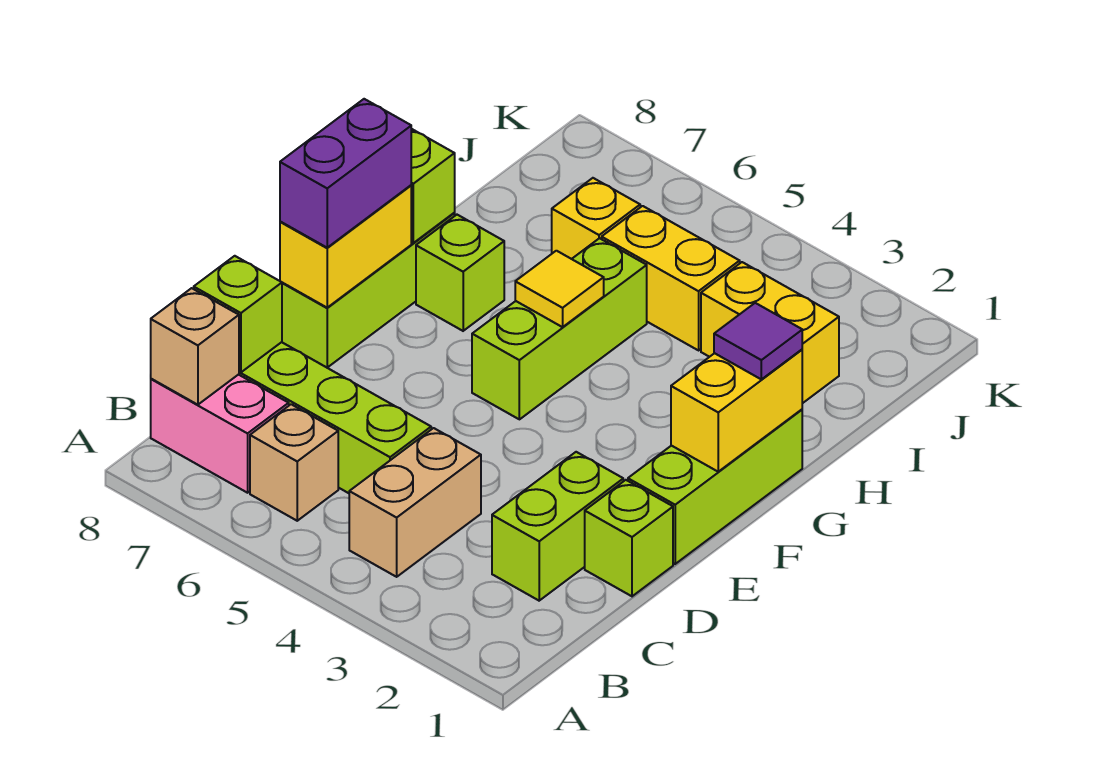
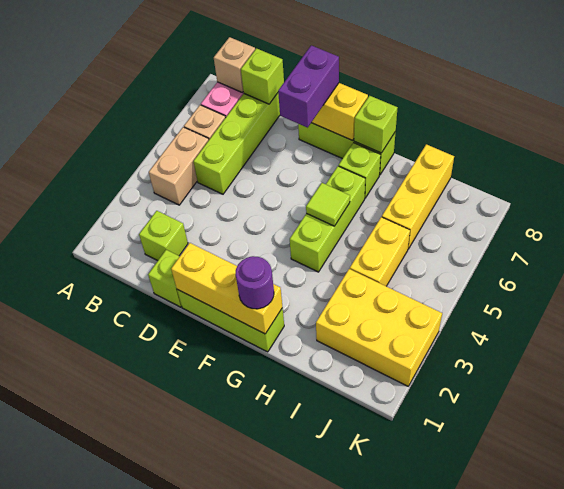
tan brick B4:C4 level 1 -> tan brick B4:B5 level 1
lime brick C2:D2 level 1 -> lime brick C2 level 1
purple brick E8:F8 level 3 -> purple brick E7:E8 level 3
yellow brick F1:G1 level 2 -> yellow brick E1:G1 level 2
lime brick F5:H5 level 1 -> lime brick G4:G6 level 1
purple tile G1 level 3 -> purple round brick G1 level 3
yellow tile G5 level 2 -> lime tile G5 level 2
yellow brick I2:I3 level 1 -> yellow brick I2:K3 level 1
yellow brick I6 level 1 -> yellow brick I6:I8 level 1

━━━━━━━━━━━━━━━━

_Task to complete:_
Could you set down, exactly as written, every line from the start of the records above through the line containing "yellow tile G5", leaving the pictures out?

_Result:_
tan brick B4:C4 level 1 -> tan brick B4:B5 level 1
lime brick C2:D2 level 1 -> lime brick C2 level 1
purple brick E8:F8 level 3 -> purple brick E7:E8 level 3
yellow brick F1:G1 level 2 -> yellow brick E1:G1 level 2
lime brick F5:H5 level 1 -> lime brick G4:G6 level 1
purple tile G1 level 3 -> purple round brick G1 level 3
yellow tile G5 level 2 -> lime tile G5 level 2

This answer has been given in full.